== Material for this task ==
*-*-*

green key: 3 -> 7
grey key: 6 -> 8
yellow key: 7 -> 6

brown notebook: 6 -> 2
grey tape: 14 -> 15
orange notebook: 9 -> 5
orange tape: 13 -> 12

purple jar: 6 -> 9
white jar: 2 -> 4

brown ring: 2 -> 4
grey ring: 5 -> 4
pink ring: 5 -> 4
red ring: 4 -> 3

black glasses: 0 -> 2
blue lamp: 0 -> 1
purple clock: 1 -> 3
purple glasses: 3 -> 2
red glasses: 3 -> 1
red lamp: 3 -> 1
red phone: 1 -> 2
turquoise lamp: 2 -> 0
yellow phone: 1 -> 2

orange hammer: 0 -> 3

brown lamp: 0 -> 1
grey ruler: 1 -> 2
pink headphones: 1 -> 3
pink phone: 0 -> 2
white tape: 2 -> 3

*-*-*

== Work to complete ==
Starting with the first line of the records above, give back each line exactly until the line with "purple glasses: 3 -> 2" has been given as well.

== Task answer ==
green key: 3 -> 7
grey key: 6 -> 8
yellow key: 7 -> 6

brown notebook: 6 -> 2
grey tape: 14 -> 15
orange notebook: 9 -> 5
orange tape: 13 -> 12

purple jar: 6 -> 9
white jar: 2 -> 4

brown ring: 2 -> 4
grey ring: 5 -> 4
pink ring: 5 -> 4
red ring: 4 -> 3

black glasses: 0 -> 2
blue lamp: 0 -> 1
purple clock: 1 -> 3
purple glasses: 3 -> 2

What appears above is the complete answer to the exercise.